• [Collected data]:

== Segment start ==

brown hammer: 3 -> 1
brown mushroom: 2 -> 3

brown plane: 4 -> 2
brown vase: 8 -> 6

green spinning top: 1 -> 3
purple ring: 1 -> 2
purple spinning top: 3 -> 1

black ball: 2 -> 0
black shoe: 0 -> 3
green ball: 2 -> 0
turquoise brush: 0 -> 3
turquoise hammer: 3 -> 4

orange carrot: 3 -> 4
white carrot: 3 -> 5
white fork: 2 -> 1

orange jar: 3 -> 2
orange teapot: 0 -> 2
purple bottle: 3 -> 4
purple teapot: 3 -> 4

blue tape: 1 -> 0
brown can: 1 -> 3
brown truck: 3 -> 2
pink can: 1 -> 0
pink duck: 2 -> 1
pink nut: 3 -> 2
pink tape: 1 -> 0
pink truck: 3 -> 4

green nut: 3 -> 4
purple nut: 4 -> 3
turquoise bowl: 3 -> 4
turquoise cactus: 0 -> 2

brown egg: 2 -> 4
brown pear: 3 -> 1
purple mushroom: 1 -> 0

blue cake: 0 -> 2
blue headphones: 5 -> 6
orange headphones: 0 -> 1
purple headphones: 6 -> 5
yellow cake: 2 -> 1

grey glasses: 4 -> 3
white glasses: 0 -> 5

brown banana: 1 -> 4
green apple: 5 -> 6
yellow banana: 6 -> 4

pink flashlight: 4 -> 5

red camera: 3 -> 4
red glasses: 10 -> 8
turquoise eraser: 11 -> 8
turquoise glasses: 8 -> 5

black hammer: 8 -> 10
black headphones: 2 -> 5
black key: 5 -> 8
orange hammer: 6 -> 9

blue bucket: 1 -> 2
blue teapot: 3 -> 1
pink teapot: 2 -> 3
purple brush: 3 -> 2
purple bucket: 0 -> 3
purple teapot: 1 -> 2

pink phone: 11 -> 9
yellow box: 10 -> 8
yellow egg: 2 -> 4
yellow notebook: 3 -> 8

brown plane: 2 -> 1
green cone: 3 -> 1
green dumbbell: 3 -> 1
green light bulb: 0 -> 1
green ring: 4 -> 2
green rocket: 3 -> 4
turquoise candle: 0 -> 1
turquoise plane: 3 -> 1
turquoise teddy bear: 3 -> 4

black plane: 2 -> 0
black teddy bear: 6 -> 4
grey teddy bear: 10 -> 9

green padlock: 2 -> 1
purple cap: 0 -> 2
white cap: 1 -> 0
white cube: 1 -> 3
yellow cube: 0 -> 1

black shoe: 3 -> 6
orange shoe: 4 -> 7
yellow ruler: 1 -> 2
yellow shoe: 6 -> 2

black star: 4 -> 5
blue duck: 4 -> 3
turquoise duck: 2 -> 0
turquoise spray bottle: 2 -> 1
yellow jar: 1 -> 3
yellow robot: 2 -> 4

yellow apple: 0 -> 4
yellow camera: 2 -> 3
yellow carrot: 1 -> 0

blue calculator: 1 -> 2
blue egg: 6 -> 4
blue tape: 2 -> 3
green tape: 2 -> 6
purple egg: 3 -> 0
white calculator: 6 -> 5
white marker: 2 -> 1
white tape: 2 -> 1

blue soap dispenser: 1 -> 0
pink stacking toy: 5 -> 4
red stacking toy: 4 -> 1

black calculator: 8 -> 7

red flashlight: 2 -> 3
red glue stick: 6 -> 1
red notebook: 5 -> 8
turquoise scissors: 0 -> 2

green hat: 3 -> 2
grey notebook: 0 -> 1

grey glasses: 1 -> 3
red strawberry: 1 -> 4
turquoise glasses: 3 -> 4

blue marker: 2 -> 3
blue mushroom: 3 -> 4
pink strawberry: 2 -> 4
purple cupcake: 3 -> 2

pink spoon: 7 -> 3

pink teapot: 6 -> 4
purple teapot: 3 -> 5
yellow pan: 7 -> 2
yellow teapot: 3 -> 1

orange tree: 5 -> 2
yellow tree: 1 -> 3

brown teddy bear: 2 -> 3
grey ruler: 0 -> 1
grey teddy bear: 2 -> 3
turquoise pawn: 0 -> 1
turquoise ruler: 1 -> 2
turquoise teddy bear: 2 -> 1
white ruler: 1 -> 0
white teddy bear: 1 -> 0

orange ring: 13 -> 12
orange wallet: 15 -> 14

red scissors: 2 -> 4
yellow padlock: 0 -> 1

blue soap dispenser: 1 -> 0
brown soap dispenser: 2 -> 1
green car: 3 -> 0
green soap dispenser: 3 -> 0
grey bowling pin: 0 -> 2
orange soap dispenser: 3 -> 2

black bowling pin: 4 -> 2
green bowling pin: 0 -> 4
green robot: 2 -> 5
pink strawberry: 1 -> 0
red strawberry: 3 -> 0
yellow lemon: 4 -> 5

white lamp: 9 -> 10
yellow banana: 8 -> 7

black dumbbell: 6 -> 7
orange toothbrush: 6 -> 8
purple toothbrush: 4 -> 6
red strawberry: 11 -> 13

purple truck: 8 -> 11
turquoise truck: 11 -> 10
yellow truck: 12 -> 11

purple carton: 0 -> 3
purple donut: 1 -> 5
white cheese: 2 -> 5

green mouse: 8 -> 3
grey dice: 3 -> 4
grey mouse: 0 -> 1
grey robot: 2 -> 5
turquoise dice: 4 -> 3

== Segment end ==

• [Task statement]: Count the lines in the records that contain the word "grey", and give only that number.

• [Result]: 10